Exercise >>
Below are the records; extract from them the line containing "(443, 240) = (336, 258): blue" to the line containing "(352, 88) = (357, 521): purple", both lines included, exactly and with no pictures.
Top of Provided data
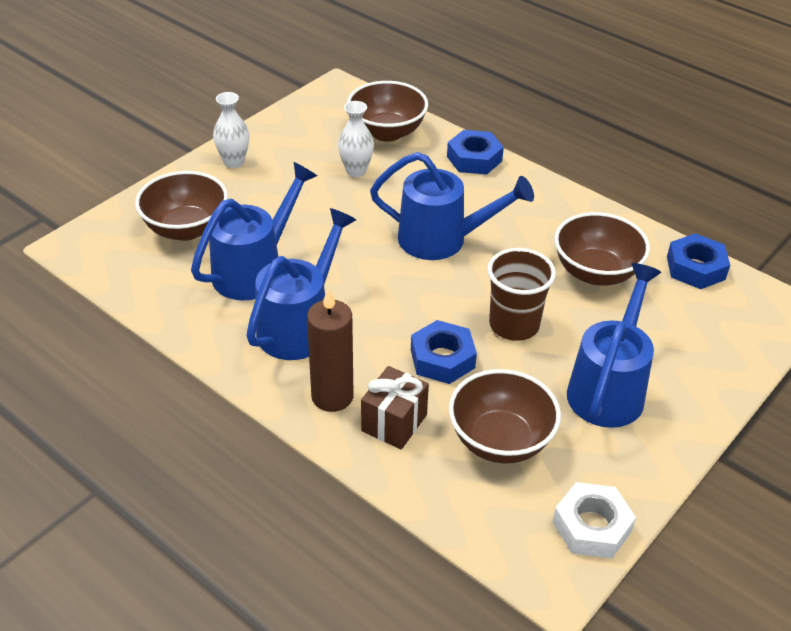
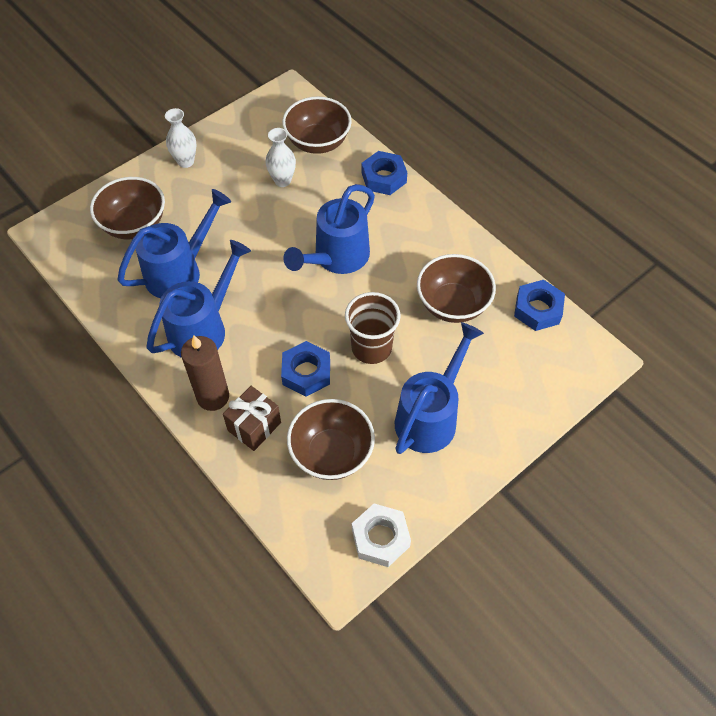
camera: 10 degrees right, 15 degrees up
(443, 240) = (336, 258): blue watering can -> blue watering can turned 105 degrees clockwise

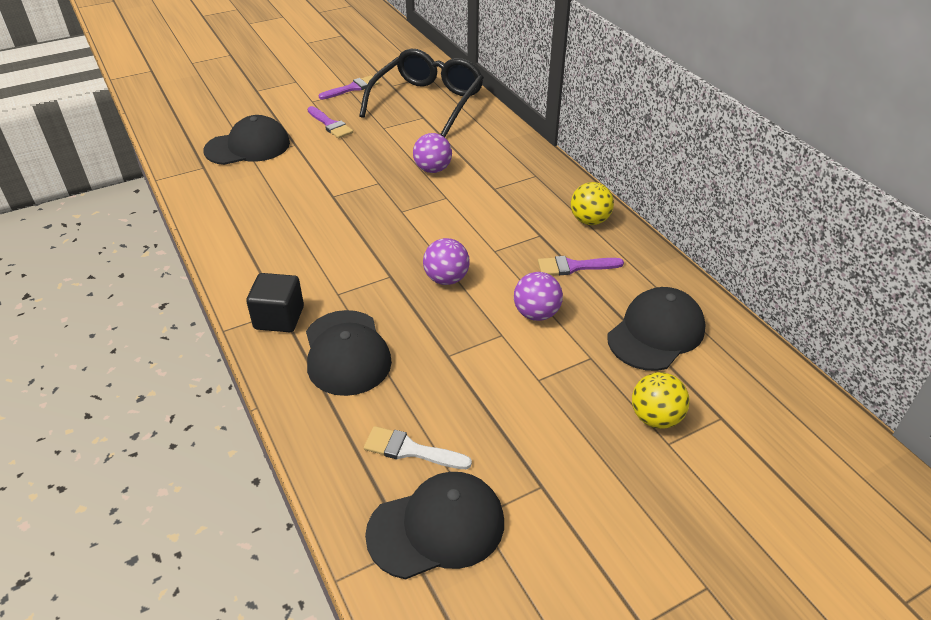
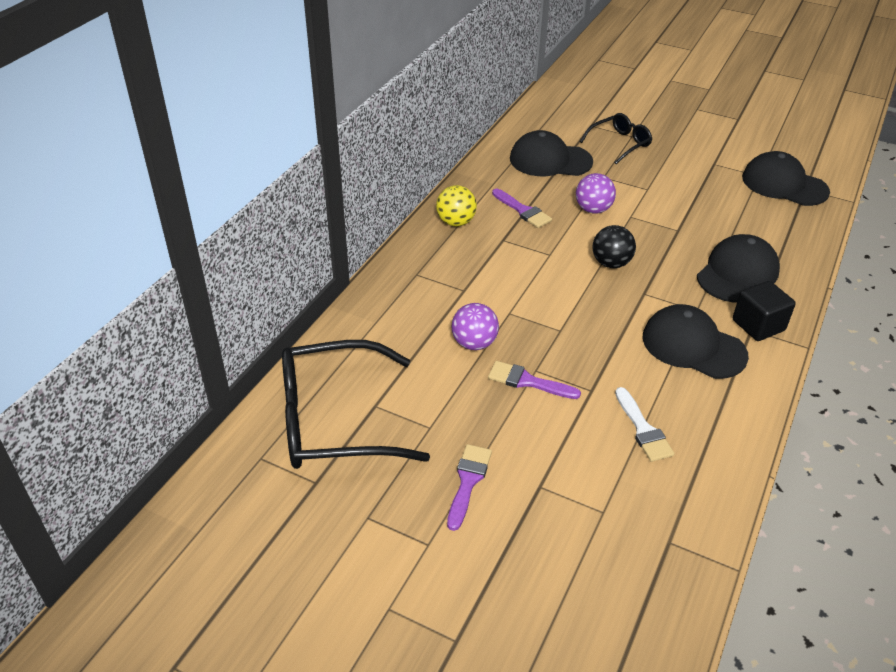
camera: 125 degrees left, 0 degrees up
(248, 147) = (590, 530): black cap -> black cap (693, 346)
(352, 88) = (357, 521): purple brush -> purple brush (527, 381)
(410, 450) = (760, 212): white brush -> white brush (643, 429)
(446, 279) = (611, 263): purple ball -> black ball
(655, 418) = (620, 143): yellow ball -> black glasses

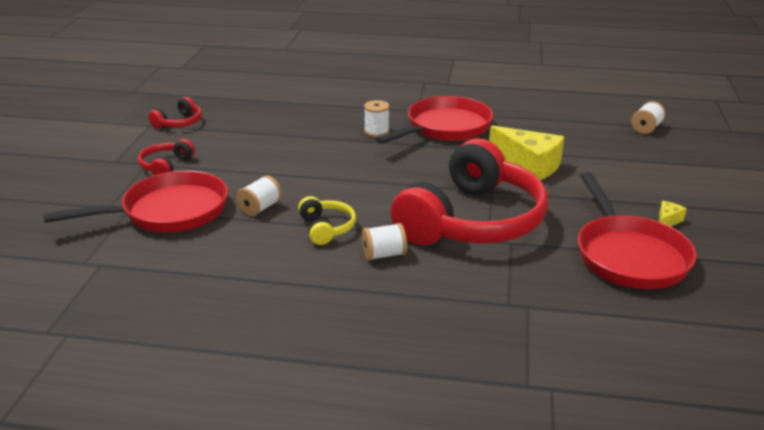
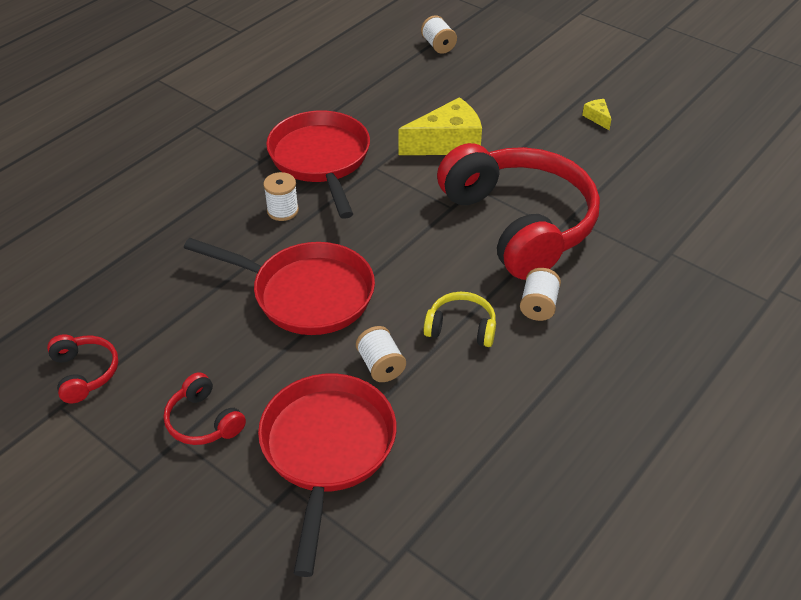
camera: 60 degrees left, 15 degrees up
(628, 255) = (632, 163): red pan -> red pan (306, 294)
Bottom of Provided data
Response area >>
(443, 240) = (336, 258): blue watering can -> blue watering can turned 105 degrees clockwise

camera: 125 degrees left, 0 degrees up
(248, 147) = (590, 530): black cap -> black cap (693, 346)
(352, 88) = (357, 521): purple brush -> purple brush (527, 381)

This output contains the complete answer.